• RECORDS FOR THIS TASK:
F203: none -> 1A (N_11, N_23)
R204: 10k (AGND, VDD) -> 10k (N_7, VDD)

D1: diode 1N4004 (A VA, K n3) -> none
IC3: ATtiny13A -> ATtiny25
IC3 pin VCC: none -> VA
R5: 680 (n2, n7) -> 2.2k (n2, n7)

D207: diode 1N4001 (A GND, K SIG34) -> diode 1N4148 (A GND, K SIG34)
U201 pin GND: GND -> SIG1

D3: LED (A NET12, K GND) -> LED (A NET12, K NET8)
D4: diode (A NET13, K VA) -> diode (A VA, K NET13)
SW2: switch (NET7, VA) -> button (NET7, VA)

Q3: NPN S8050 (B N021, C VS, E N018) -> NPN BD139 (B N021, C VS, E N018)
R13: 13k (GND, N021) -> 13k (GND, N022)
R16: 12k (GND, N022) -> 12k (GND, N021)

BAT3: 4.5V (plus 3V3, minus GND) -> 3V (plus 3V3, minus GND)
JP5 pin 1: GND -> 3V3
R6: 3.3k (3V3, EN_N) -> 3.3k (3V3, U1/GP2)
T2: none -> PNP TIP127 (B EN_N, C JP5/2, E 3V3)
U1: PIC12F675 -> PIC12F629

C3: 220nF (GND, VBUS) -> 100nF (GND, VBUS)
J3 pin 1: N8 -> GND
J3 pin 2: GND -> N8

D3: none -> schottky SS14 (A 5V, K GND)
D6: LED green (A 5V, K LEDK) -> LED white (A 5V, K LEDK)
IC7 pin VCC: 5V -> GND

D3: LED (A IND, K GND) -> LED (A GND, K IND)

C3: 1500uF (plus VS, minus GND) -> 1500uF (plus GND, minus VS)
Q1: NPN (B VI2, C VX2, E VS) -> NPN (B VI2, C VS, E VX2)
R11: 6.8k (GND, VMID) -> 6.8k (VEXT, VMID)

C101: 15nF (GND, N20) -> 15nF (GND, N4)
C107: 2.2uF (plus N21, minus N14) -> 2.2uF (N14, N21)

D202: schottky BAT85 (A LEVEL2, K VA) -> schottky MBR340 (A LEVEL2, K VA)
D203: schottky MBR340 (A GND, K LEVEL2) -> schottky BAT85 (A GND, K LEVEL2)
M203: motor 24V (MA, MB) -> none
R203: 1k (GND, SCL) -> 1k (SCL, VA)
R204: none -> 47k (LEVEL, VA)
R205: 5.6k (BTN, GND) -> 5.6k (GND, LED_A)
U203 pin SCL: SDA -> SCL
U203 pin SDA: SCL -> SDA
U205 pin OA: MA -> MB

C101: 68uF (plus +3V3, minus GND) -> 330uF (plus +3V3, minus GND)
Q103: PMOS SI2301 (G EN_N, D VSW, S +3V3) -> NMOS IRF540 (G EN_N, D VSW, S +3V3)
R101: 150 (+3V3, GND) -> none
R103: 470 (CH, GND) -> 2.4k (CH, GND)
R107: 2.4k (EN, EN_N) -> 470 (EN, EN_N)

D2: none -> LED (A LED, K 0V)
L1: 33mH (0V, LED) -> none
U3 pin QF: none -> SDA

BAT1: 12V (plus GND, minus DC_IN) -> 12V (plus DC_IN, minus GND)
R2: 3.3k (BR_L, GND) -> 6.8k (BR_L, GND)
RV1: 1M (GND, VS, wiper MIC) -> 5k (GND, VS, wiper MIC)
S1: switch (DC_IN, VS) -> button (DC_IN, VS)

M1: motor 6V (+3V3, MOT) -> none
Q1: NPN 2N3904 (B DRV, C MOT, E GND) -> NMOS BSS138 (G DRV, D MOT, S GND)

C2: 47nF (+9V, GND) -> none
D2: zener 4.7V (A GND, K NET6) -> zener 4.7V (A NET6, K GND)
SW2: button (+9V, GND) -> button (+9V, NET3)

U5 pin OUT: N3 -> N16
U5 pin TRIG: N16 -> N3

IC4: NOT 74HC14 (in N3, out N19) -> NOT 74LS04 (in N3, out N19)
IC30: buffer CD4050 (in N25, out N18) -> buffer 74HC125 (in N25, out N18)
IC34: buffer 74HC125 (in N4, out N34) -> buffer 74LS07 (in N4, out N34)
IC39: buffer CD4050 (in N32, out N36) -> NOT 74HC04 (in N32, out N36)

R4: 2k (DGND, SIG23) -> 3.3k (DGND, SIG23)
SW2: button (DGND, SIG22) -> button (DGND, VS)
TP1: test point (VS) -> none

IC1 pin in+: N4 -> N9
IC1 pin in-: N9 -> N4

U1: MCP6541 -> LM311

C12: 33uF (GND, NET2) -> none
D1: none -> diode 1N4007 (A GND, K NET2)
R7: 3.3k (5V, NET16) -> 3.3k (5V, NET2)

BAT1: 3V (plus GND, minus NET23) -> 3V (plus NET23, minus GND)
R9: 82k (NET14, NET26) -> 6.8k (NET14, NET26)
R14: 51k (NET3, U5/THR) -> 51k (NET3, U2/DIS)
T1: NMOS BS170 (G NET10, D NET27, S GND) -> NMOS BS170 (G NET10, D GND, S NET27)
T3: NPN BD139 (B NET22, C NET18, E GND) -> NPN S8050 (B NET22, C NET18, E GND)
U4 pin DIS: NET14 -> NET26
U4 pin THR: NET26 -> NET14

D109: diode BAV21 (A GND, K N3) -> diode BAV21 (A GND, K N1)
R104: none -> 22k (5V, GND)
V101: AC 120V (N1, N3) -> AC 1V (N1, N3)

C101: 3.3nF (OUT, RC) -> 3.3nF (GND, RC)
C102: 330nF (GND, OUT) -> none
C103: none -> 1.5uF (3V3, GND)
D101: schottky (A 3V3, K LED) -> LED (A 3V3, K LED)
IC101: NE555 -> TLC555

• WHAT YOU SHOULD DO:
State the number of lines in these entries where the word "DGND" occurs, without any other words.

• RESPONSE FOR THIS EXERCISE:
2